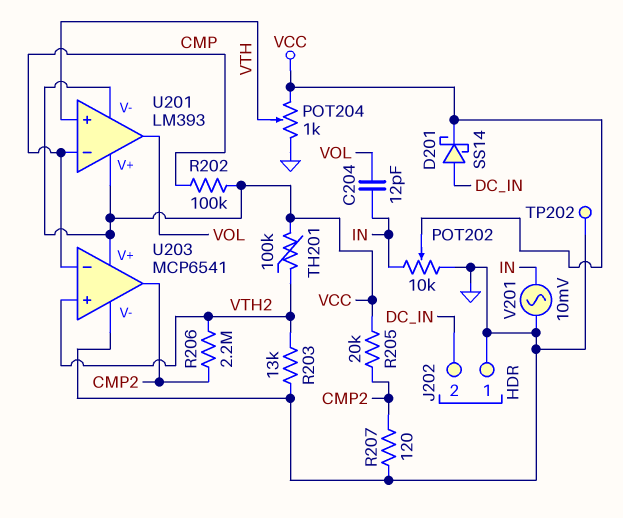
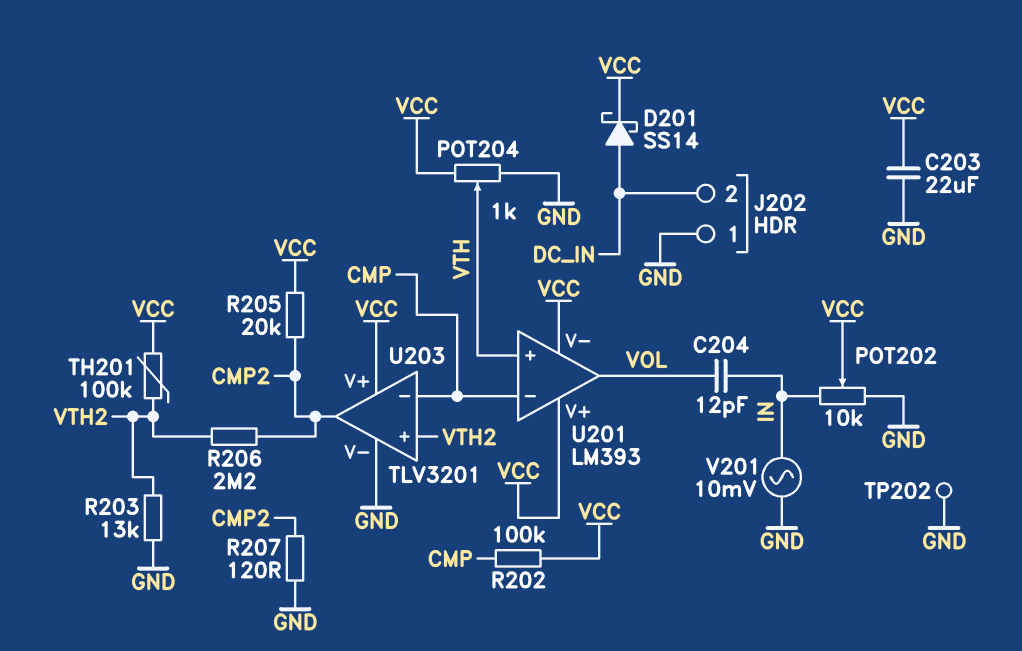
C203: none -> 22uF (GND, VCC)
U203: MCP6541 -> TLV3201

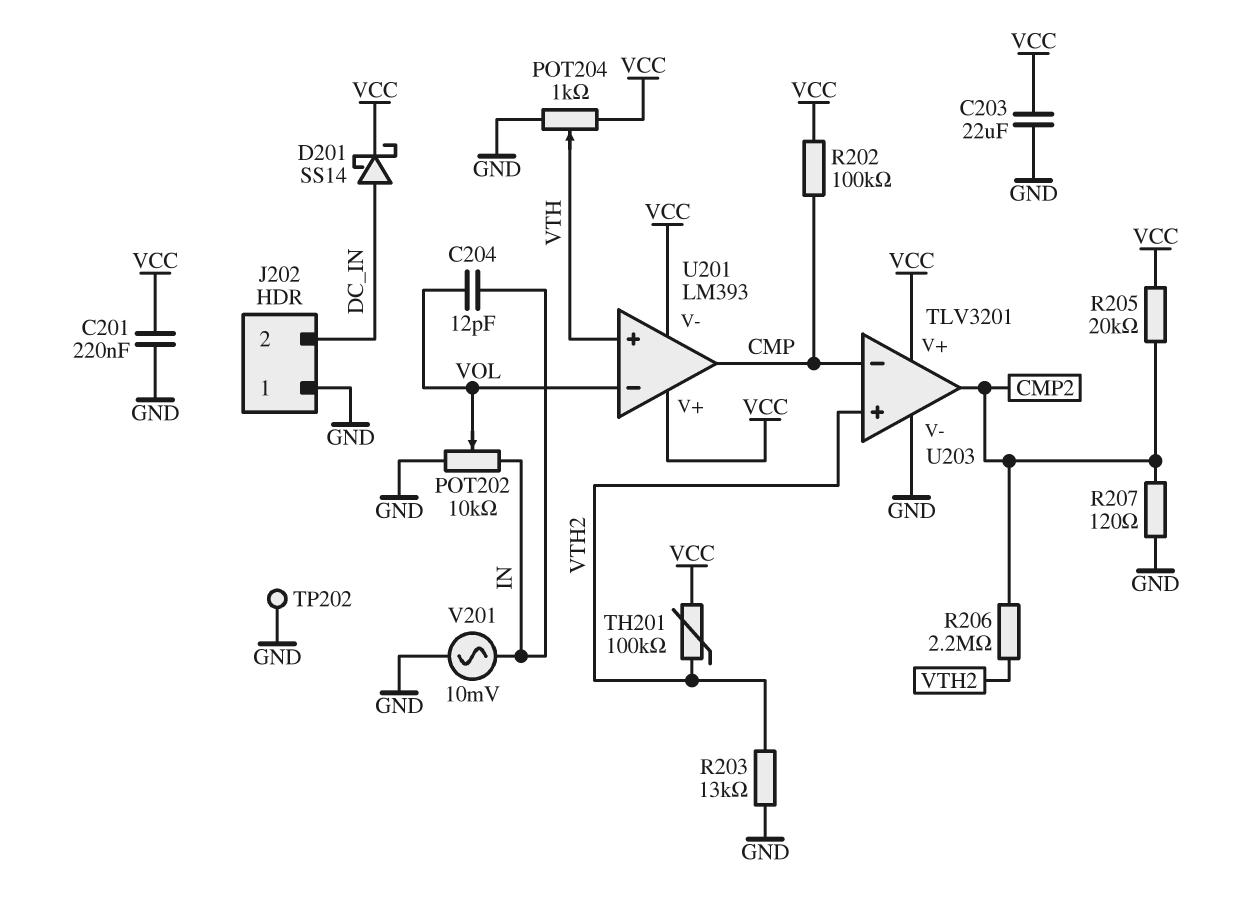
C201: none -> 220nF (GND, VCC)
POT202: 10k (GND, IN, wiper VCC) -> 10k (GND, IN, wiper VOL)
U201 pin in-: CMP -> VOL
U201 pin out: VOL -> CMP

= = = = =

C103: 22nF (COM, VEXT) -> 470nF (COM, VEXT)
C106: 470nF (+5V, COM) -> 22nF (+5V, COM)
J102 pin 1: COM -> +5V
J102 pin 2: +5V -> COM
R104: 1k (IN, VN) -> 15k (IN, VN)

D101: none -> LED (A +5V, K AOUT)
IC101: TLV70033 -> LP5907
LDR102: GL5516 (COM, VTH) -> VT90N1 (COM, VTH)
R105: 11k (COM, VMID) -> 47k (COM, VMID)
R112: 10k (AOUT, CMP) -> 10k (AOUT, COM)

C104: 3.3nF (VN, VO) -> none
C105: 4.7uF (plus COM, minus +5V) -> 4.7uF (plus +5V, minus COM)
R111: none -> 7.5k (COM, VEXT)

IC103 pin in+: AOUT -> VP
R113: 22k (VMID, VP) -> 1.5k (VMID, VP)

= = = = =

**Problem statement**
What is needed is each line from the records with the word "AOUT" in it.

**Response to this task**
D101: none -> LED (A +5V, K AOUT)
R112: 10k (AOUT, CMP) -> 10k (AOUT, COM)
IC103 pin in+: AOUT -> VP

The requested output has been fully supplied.